## Required action
Where a line in the listing contains the string "purple", copy that line out.
*** Extracted information
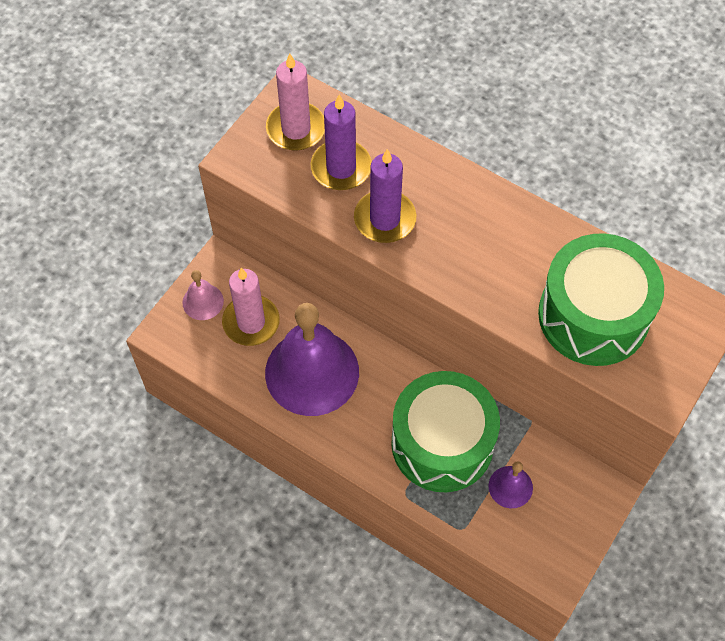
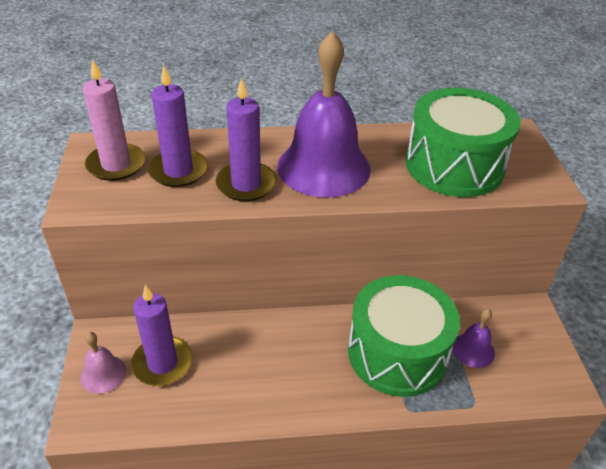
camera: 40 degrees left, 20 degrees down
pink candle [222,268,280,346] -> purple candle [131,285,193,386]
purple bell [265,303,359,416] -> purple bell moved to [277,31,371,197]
******
*** Extracted information
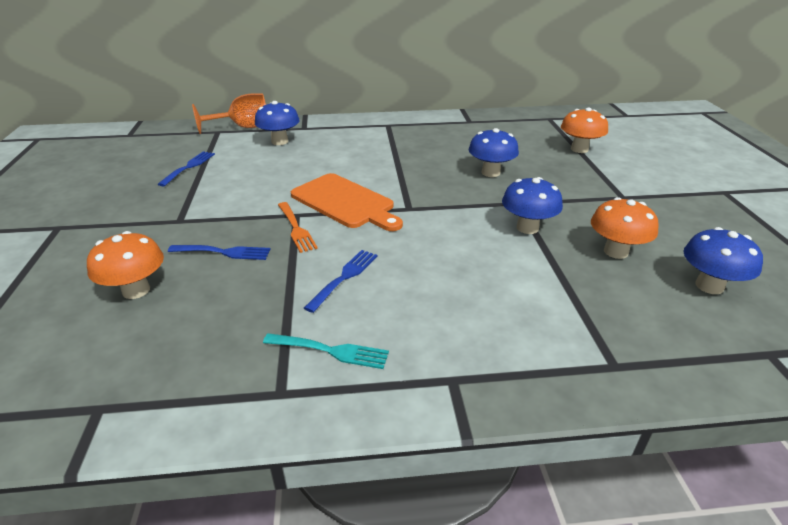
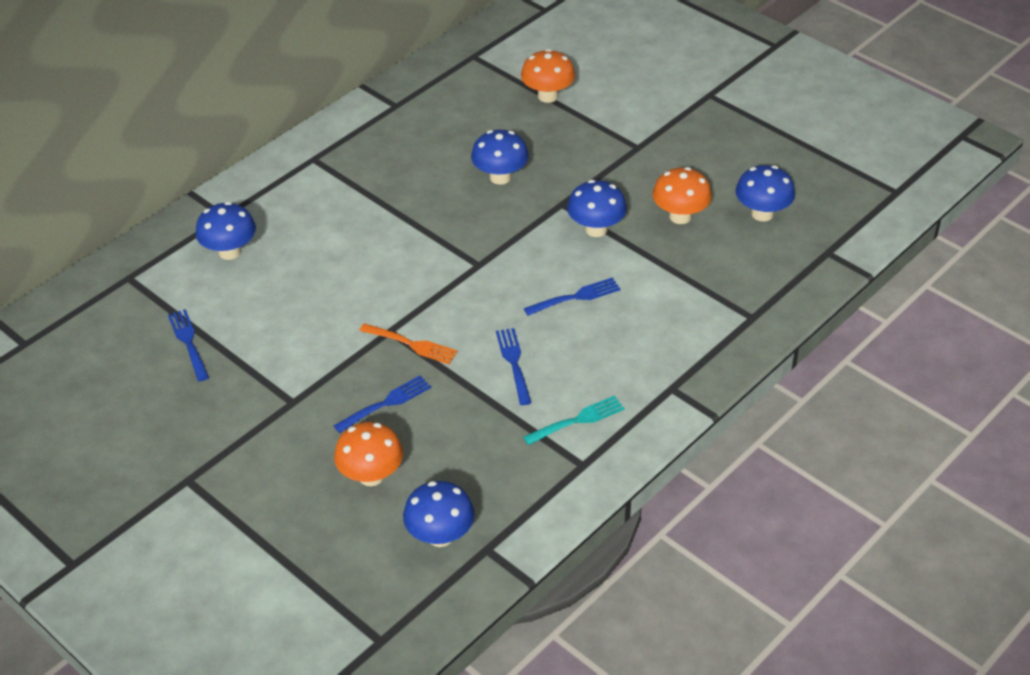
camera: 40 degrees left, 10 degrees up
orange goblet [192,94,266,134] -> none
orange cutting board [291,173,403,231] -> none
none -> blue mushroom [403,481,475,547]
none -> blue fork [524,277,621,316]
******
## Output of the exercise
pink candle [222,268,280,346] -> purple candle [131,285,193,386]
purple bell [265,303,359,416] -> purple bell moved to [277,31,371,197]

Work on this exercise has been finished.